* What to produce *
Your response should contain exactly the lines running from the one with "gray hexagon: (268, 91) -> (376, 36), moved" to the end of the data below, both included, and no pictures.

##### Source information #####

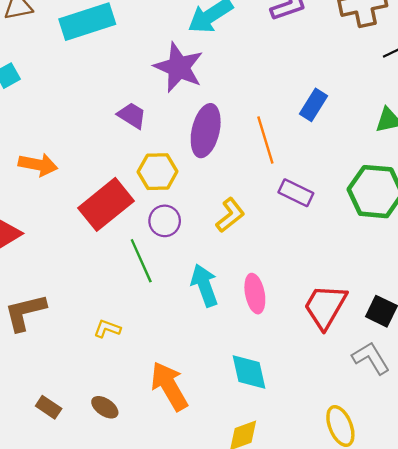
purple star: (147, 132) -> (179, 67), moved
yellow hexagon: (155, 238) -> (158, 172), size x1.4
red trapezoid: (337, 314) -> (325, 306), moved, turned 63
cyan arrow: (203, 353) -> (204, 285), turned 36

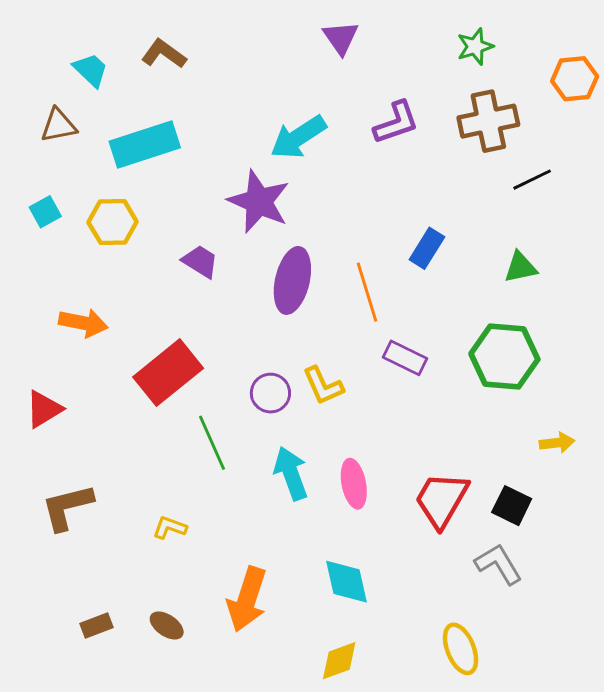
yellow hexagon: (158, 172) -> (113, 222), moved
yellow L-shape: (230, 215) -> (323, 386), turned 104
purple circle: (165, 221) -> (270, 393), moved
orange arrow: (169, 386) -> (247, 599), turned -132
brown rectangle: (49, 407) -> (96, 625), turned -55

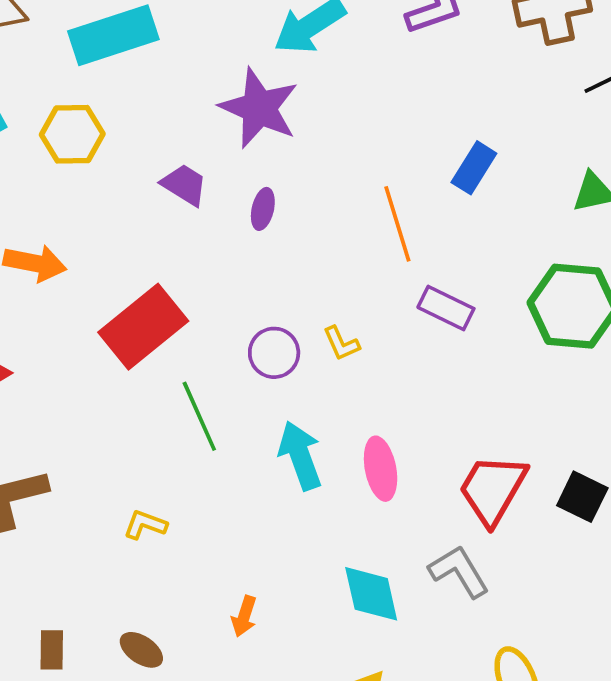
purple ellipse: (292, 280) -> (263, 209), moved, size x0.5
yellow L-shape: (323, 386) -> (341, 343), size x0.7
gray L-shape: (499, 564) -> (459, 571), moved
orange arrow: (247, 599) -> (244, 616), size x0.5
brown rectangle: (96, 625) -> (52, 650), turned -68

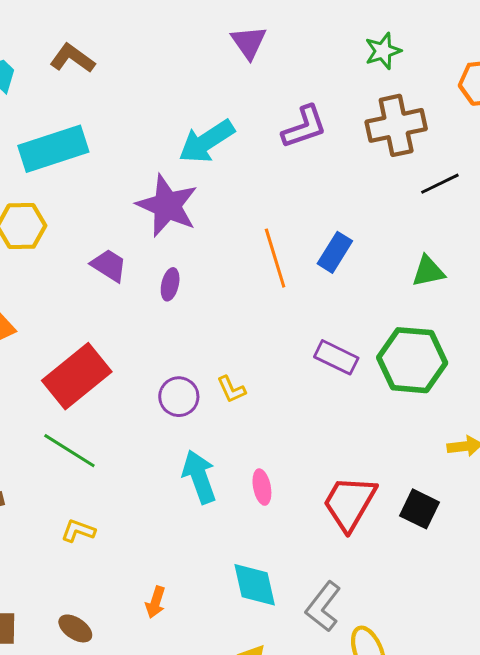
orange line: (397, 224) -> (275, 258), moved
purple rectangle: (446, 308) -> (336, 357), moved
green line: (199, 416) -> (69, 451), moved, turned -34
pink ellipse: (381, 469) -> (262, 487), size x0.7
gray L-shape: (459, 571) -> (323, 607), moved, turned -111

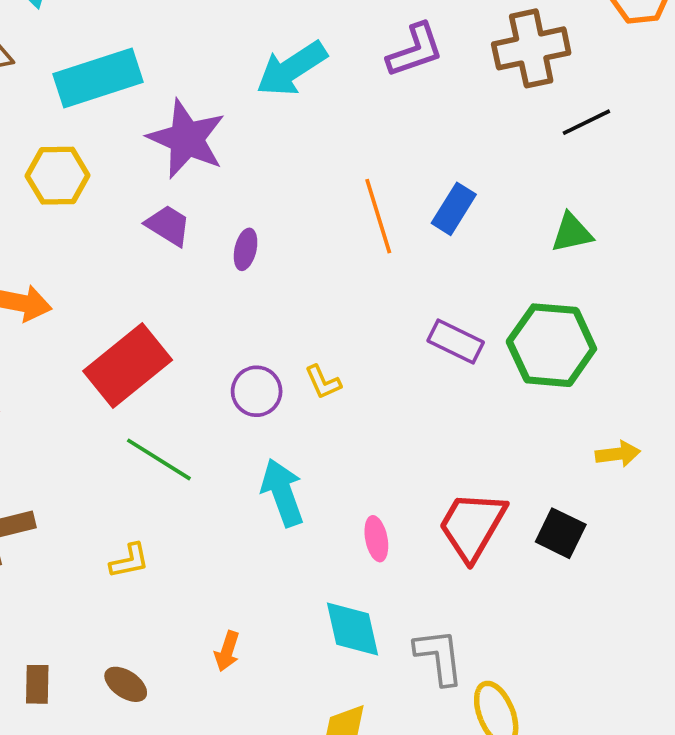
purple star: (167, 206) -> (187, 139), moved
green line: (69, 451) -> (159, 459), moved
pink ellipse: (262, 487) -> (376, 539), moved
yellow L-shape: (78, 531) -> (129, 561), turned 148
gray L-shape: (323, 607) -> (439, 657), turned 135

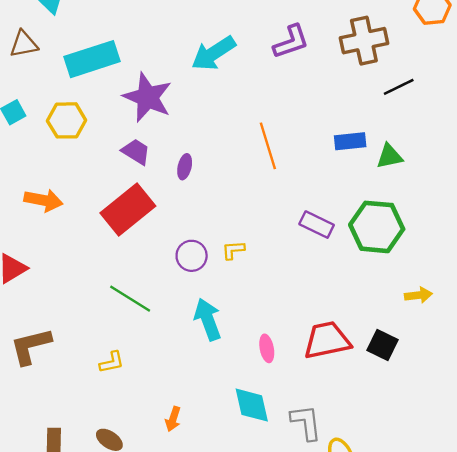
blue rectangle: (454, 209) -> (350, 141), moved, turned 52
red rectangle: (128, 365) -> (128, 210), moved
yellow L-shape: (323, 382) -> (233, 250), turned 110
red trapezoid: (472, 526) -> (327, 340), turned 48

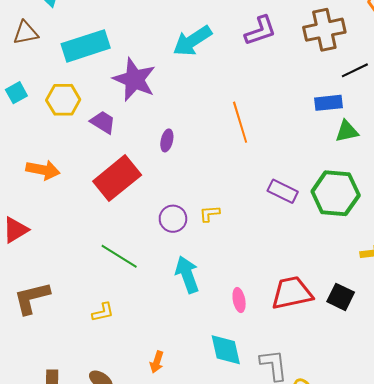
blue rectangle: (350, 141) -> (328, 103), moved
purple trapezoid: (136, 152) -> (103, 122), moved

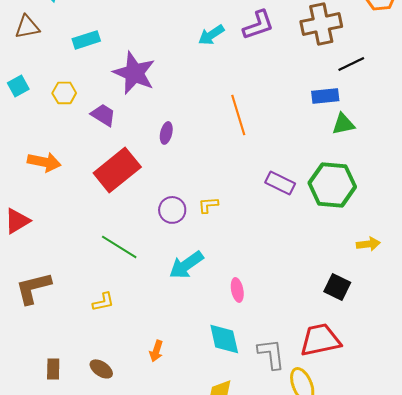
cyan arrow: (192, 41) -> (211, 35), moved, size x0.7
cyan rectangle: (86, 46) -> (86, 40), size x0.6
yellow hexagon: (63, 100) -> (64, 93), size x0.7
cyan arrow: (187, 275) -> (186, 265), turned -105
red trapezoid: (292, 293) -> (320, 340), moved

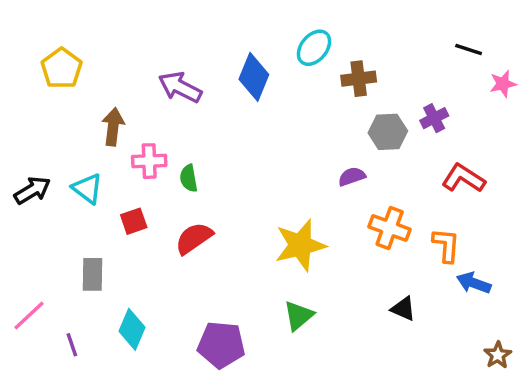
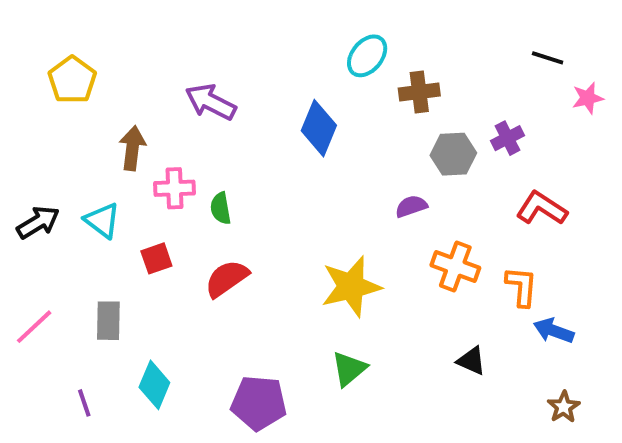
blue diamond: (254, 77) -> (319, 128), moved
pink line: (29, 316) -> (34, 327), moved
brown star: (498, 355) -> (564, 407), moved

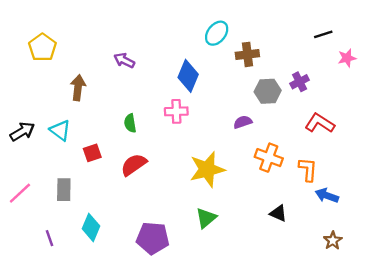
black line: (548, 58) -> (323, 34), turned -36
purple arrow: (211, 102) -> (124, 60), size x0.7
pink cross: (175, 188) -> (176, 111), moved

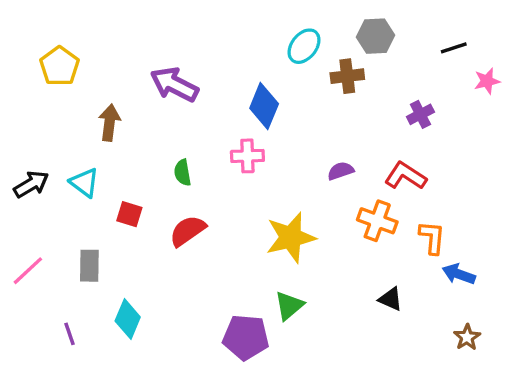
purple arrow: (124, 60) -> (174, 84), size x1.6
gray hexagon: (268, 91) -> (376, 36), moved
red L-shape: (320, 123) -> (405, 176), moved
red square: (92, 153) -> (129, 214), turned 36
purple pentagon: (153, 238) -> (246, 337), moved

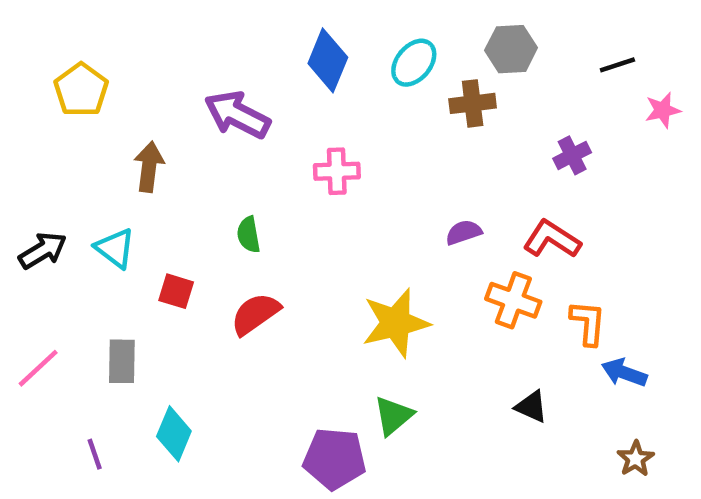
blue diamond: (264, 106) -> (328, 60), moved
pink cross: (247, 156) -> (337, 171), moved

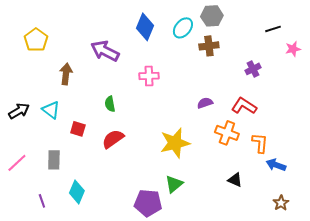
gray hexagon: (511, 49) -> (212, 16), moved

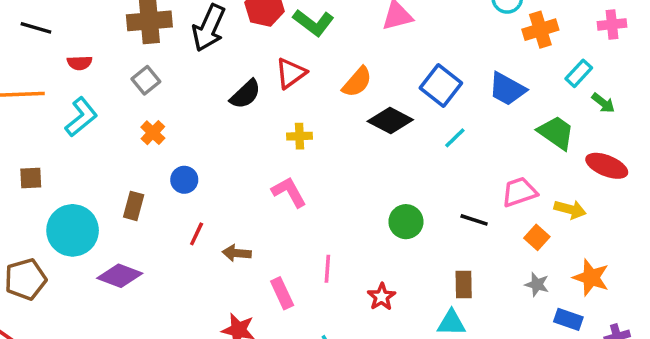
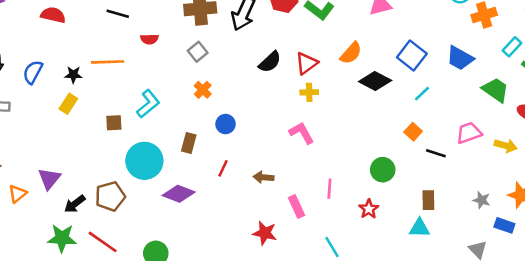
red triangle: (291, 73) -> (307, 63), moved
cyan L-shape: (81, 117) -> (148, 104), moved
green circle: (406, 222) -> (383, 170), moved
red line: (197, 234) -> (223, 168), moved
orange square: (537, 237) -> (413, 132), moved

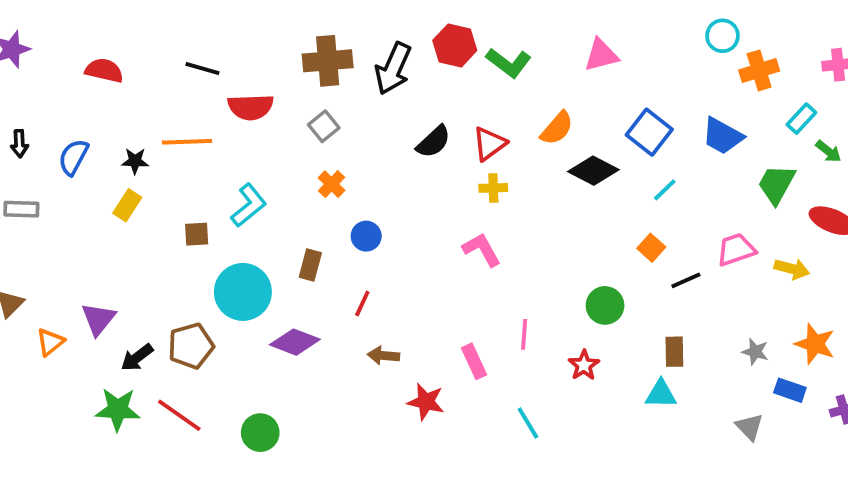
red semicircle: (149, 39) -> (251, 107), size x1.6
green trapezoid: (496, 90) -> (776, 184), turned -96
black line: (436, 153) -> (686, 280), turned -42
brown arrow: (264, 177) -> (383, 356), moved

#####

* Output for this exercise *
gray hexagon: (268, 91) -> (376, 36), moved
red L-shape: (320, 123) -> (405, 176), moved
red square: (92, 153) -> (129, 214), turned 36
purple pentagon: (153, 238) -> (246, 337), moved

blue diamond: (264, 106) -> (328, 60), moved
pink cross: (247, 156) -> (337, 171), moved

gray hexagon: (511, 49) -> (212, 16), moved

red triangle: (291, 73) -> (307, 63), moved
cyan L-shape: (81, 117) -> (148, 104), moved
green circle: (406, 222) -> (383, 170), moved
red line: (197, 234) -> (223, 168), moved
orange square: (537, 237) -> (413, 132), moved

red semicircle: (149, 39) -> (251, 107), size x1.6
green trapezoid: (496, 90) -> (776, 184), turned -96
black line: (436, 153) -> (686, 280), turned -42
brown arrow: (264, 177) -> (383, 356), moved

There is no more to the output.